Short task: Each line below should be quoted exactly, please.

Data extract:
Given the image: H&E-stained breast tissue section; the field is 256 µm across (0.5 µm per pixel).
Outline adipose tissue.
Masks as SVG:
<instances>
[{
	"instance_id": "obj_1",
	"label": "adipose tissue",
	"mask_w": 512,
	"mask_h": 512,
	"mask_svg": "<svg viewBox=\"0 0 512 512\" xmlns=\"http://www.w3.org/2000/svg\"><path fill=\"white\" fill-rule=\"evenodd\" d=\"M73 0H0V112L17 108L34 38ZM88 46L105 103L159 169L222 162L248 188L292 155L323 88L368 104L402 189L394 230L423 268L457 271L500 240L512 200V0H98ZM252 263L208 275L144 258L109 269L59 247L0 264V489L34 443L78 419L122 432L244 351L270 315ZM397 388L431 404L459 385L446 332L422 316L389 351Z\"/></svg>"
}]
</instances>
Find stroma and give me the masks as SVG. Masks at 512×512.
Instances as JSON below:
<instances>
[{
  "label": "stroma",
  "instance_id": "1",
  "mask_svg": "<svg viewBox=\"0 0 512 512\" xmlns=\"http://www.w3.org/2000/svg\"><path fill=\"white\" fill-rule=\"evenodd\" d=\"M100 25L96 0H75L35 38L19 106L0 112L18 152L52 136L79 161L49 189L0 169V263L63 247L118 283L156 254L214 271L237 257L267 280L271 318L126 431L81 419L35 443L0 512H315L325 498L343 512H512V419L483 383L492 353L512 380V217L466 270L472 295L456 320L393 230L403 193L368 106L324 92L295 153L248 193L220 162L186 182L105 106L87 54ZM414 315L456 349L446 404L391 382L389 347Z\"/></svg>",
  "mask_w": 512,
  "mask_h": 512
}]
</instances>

Exercise response:
Given the image: H&E-stained breast tissue section; the field is 256 µm across (0.5 µm per pixel).
Outline adipose tissue.
Masks as SVG:
<instances>
[{
	"instance_id": "obj_1",
	"label": "adipose tissue",
	"mask_w": 512,
	"mask_h": 512,
	"mask_svg": "<svg viewBox=\"0 0 512 512\" xmlns=\"http://www.w3.org/2000/svg\"><path fill=\"white\" fill-rule=\"evenodd\" d=\"M73 0H0V112L17 108L34 38ZM88 46L105 103L159 169L222 162L248 188L292 155L323 88L368 104L402 189L394 230L423 268L457 271L500 240L512 200V0H98ZM252 263L208 275L144 258L109 269L59 247L0 264V489L34 443L78 419L122 432L244 351L270 315ZM397 388L431 404L459 385L446 332L422 316L389 351Z\"/></svg>"
}]
</instances>
Find stroma and give me the masks as SVG. Masks at 512×512.
Instances as JSON below:
<instances>
[{
  "label": "stroma",
  "instance_id": "1",
  "mask_svg": "<svg viewBox=\"0 0 512 512\" xmlns=\"http://www.w3.org/2000/svg\"><path fill=\"white\" fill-rule=\"evenodd\" d=\"M100 25L96 0H75L35 38L19 106L0 112L18 152L52 136L79 161L49 189L0 169V263L63 247L118 283L156 254L214 271L237 257L267 280L271 318L126 431L81 419L35 443L0 512H315L325 498L343 512H512V419L483 383L492 353L512 380V217L466 270L472 295L456 320L393 230L403 193L368 106L324 92L295 153L248 193L220 162L186 182L105 106L87 54ZM414 315L456 349L446 404L391 382L389 347Z\"/></svg>",
  "mask_w": 512,
  "mask_h": 512
}]
</instances>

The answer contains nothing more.